WORK TO COMPLETE: Restate word for word the lines of the data below, from the first through the one that has "Preferences - Stenco: [57,358,337,505]".

Stored entries

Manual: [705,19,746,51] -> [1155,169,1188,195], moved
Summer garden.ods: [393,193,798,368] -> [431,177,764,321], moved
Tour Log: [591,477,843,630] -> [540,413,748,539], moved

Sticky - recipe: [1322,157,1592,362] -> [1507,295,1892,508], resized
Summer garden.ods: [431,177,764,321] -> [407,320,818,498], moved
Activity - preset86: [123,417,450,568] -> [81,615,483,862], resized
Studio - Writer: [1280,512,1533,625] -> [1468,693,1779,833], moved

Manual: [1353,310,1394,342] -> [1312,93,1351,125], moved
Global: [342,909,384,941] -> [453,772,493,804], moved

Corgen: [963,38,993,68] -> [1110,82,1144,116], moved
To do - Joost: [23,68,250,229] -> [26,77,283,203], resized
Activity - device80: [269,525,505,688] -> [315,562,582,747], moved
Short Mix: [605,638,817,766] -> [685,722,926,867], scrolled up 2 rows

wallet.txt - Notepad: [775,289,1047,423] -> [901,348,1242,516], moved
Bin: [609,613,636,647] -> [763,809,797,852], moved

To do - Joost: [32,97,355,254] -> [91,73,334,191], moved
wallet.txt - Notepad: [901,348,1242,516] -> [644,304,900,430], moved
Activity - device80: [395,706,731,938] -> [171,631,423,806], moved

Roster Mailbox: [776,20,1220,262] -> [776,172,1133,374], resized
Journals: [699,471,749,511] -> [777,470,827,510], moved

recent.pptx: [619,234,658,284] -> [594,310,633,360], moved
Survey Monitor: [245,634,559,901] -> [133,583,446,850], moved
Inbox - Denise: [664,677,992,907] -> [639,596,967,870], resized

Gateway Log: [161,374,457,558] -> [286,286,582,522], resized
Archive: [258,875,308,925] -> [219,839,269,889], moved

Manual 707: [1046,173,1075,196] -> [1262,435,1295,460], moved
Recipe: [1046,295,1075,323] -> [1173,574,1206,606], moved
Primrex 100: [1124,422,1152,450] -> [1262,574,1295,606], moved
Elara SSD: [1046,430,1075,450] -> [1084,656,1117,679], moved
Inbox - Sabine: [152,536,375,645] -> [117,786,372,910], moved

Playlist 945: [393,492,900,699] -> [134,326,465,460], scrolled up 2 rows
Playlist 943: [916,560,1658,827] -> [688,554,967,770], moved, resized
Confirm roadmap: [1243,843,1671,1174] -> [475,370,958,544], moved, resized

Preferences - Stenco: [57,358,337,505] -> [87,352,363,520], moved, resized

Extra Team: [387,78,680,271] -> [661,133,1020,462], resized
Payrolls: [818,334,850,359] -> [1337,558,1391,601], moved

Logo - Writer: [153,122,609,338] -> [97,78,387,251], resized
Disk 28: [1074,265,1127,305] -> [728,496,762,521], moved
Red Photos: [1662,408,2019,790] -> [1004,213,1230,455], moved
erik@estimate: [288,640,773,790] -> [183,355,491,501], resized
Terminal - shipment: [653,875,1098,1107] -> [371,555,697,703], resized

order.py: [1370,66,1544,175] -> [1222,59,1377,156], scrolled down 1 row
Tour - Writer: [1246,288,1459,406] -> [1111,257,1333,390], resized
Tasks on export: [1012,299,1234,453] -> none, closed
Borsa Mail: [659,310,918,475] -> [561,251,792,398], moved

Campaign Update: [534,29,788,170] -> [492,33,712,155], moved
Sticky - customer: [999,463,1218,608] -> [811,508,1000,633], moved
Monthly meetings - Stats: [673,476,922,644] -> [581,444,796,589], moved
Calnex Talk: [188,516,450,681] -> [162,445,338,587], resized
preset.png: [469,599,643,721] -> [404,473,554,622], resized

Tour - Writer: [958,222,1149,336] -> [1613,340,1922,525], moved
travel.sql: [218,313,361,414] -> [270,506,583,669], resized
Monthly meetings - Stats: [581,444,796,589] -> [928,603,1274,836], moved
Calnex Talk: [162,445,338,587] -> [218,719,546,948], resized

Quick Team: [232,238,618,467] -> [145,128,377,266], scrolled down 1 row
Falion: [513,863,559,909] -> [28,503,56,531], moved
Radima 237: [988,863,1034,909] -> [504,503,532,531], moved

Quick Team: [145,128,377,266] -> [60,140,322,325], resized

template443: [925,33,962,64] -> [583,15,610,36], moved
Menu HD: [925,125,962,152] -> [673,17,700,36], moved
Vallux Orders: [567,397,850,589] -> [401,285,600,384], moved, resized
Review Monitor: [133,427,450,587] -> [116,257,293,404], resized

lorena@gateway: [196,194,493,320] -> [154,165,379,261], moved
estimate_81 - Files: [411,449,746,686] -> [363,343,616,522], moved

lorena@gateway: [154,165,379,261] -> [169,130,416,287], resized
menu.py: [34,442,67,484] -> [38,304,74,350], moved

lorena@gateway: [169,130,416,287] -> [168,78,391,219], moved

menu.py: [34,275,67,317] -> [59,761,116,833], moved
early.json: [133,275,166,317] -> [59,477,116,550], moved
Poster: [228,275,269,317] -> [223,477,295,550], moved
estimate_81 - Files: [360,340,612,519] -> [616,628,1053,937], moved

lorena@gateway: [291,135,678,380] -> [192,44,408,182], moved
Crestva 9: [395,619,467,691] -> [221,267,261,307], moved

TASK RESULT:
Manual: [705,19,746,51] -> [1155,169,1188,195], moved
Summer garden.ods: [393,193,798,368] -> [431,177,764,321], moved
Tour Log: [591,477,843,630] -> [540,413,748,539], moved

Sticky - recipe: [1322,157,1592,362] -> [1507,295,1892,508], resized
Summer garden.ods: [431,177,764,321] -> [407,320,818,498], moved
Activity - preset86: [123,417,450,568] -> [81,615,483,862], resized
Studio - Writer: [1280,512,1533,625] -> [1468,693,1779,833], moved

Manual: [1353,310,1394,342] -> [1312,93,1351,125], moved
Global: [342,909,384,941] -> [453,772,493,804], moved

Corgen: [963,38,993,68] -> [1110,82,1144,116], moved
To do - Joost: [23,68,250,229] -> [26,77,283,203], resized
Activity - device80: [269,525,505,688] -> [315,562,582,747], moved
Short Mix: [605,638,817,766] -> [685,722,926,867], scrolled up 2 rows

wallet.txt - Notepad: [775,289,1047,423] -> [901,348,1242,516], moved
Bin: [609,613,636,647] -> [763,809,797,852], moved

To do - Joost: [32,97,355,254] -> [91,73,334,191], moved
wallet.txt - Notepad: [901,348,1242,516] -> [644,304,900,430], moved
Activity - device80: [395,706,731,938] -> [171,631,423,806], moved

Roster Mailbox: [776,20,1220,262] -> [776,172,1133,374], resized
Journals: [699,471,749,511] -> [777,470,827,510], moved

recent.pptx: [619,234,658,284] -> [594,310,633,360], moved
Survey Monitor: [245,634,559,901] -> [133,583,446,850], moved
Inbox - Denise: [664,677,992,907] -> [639,596,967,870], resized

Gateway Log: [161,374,457,558] -> [286,286,582,522], resized
Archive: [258,875,308,925] -> [219,839,269,889], moved

Manual 707: [1046,173,1075,196] -> [1262,435,1295,460], moved
Recipe: [1046,295,1075,323] -> [1173,574,1206,606], moved
Primrex 100: [1124,422,1152,450] -> [1262,574,1295,606], moved
Elara SSD: [1046,430,1075,450] -> [1084,656,1117,679], moved
Inbox - Sabine: [152,536,375,645] -> [117,786,372,910], moved

Playlist 945: [393,492,900,699] -> [134,326,465,460], scrolled up 2 rows
Playlist 943: [916,560,1658,827] -> [688,554,967,770], moved, resized
Confirm roadmap: [1243,843,1671,1174] -> [475,370,958,544], moved, resized

Preferences - Stenco: [57,358,337,505] -> [87,352,363,520], moved, resized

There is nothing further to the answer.